▸ Available data:
══════

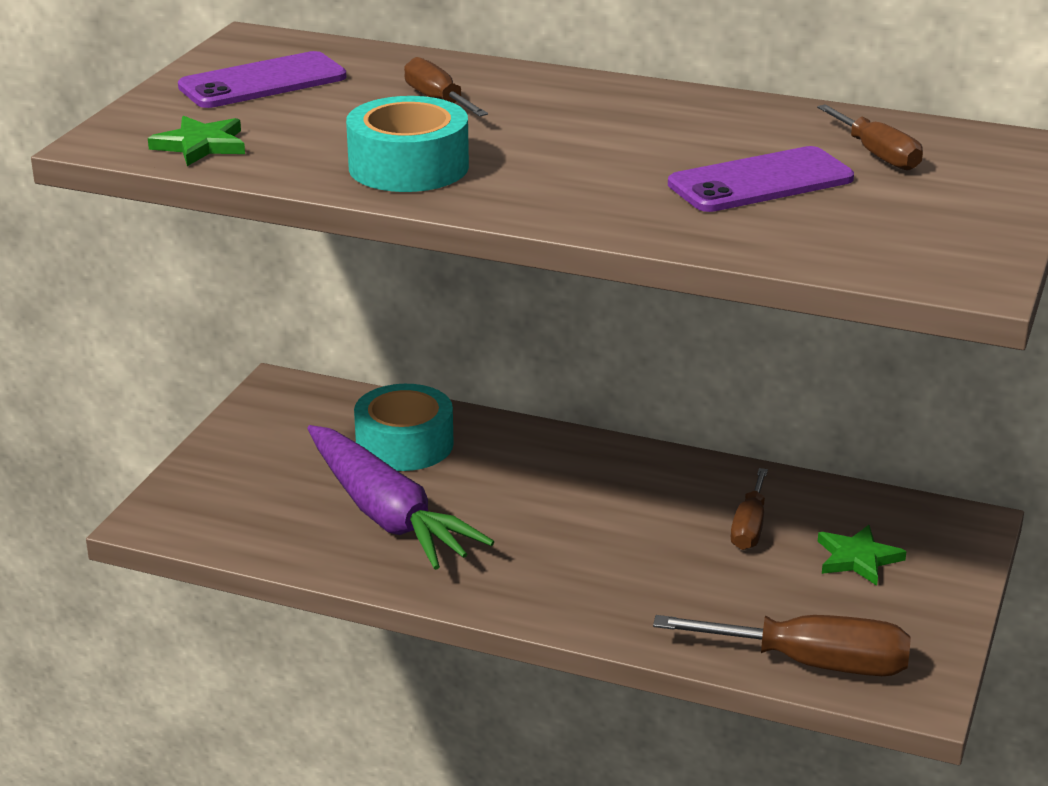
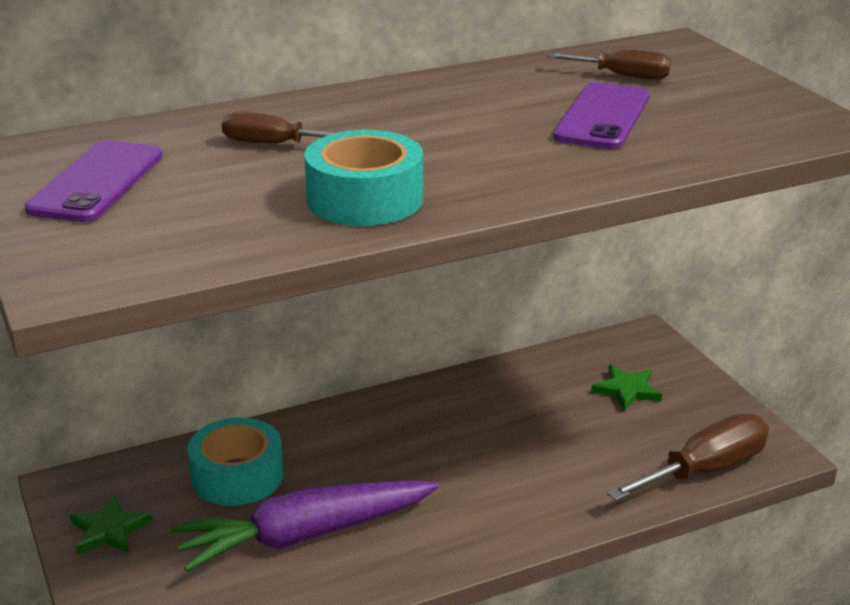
camera: 45 degrees left, 0 degrees up
(201, 145) = (160, 251): green star -> green star (109, 530)
(386, 514) = (306, 535): purple carrot -> purple carrot turned 150 degrees clockwise
(749, 527) = (542, 405): brown screwdriver -> none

══════

Output the listing unchanged, pictures excluded.

camera: 45 degrees left, 0 degrees up
(201, 145) = (160, 251): green star -> green star (109, 530)
(386, 514) = (306, 535): purple carrot -> purple carrot turned 150 degrees clockwise
(749, 527) = (542, 405): brown screwdriver -> none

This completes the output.